--- YOUR OBJECTIVE ---
Count the lines below containing "pincel". Number only.

--- DATA SUPPLIED ---
————

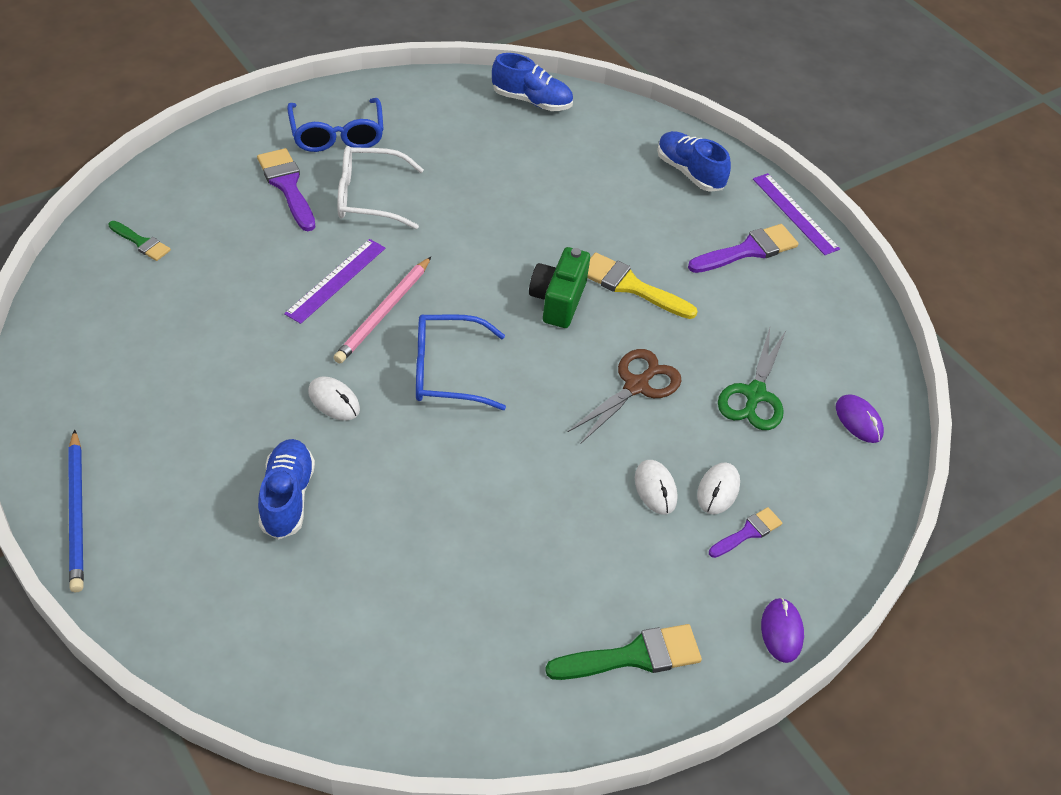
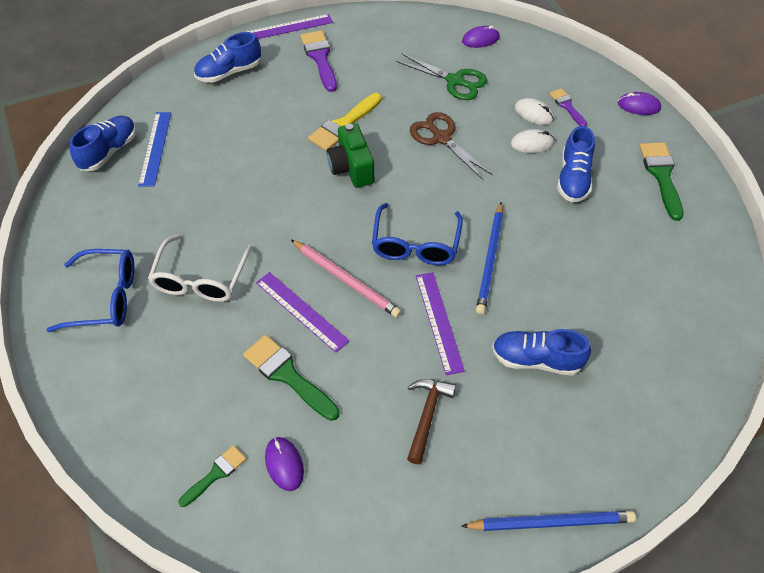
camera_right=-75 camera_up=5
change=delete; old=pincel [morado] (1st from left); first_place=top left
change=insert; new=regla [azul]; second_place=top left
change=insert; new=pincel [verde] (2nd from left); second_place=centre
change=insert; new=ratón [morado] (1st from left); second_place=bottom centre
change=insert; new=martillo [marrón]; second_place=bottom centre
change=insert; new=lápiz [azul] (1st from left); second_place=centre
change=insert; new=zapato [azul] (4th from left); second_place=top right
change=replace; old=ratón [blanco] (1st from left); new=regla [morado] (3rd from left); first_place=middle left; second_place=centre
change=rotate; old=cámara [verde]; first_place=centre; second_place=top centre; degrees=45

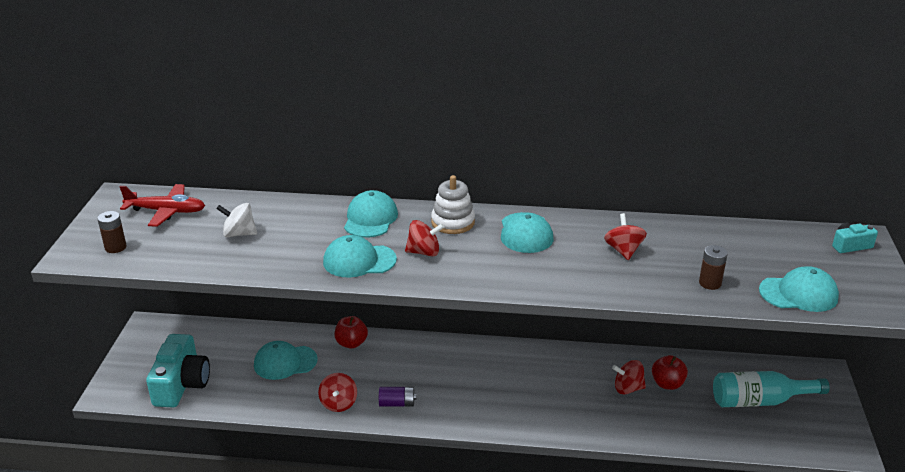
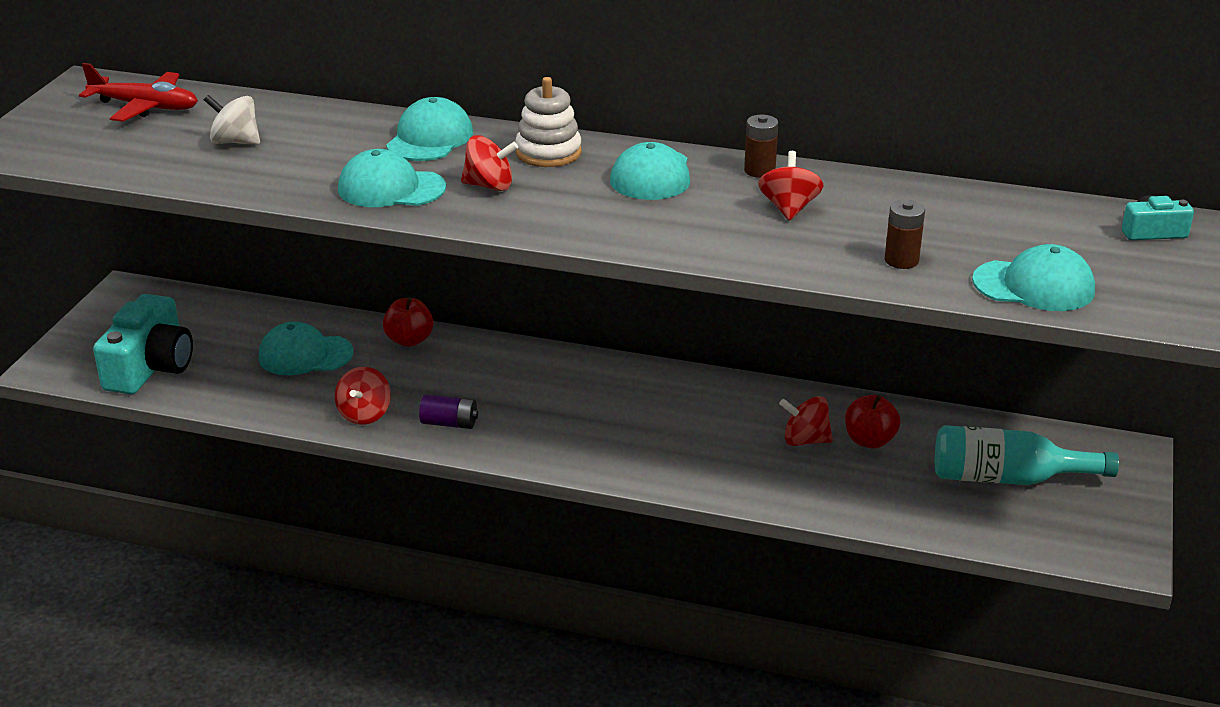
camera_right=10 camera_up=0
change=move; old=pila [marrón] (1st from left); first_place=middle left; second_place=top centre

————

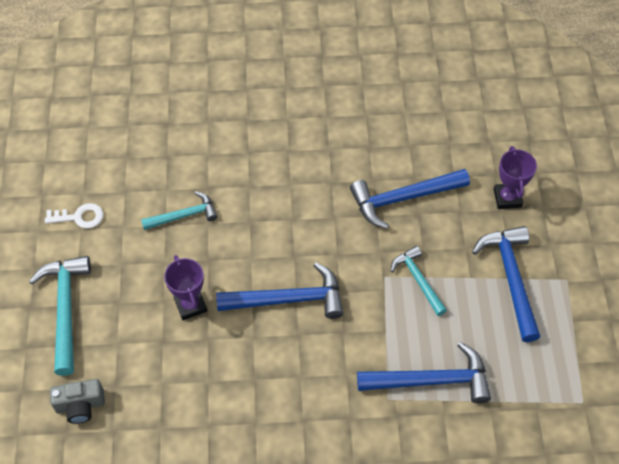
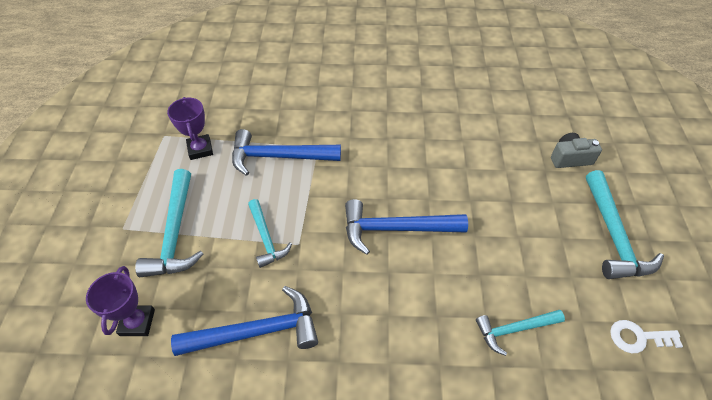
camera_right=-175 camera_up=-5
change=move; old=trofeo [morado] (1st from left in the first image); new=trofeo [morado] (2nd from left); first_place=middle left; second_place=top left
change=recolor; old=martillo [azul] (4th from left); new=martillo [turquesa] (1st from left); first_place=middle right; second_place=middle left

————

--- WRITTEN SOLUTION ---
2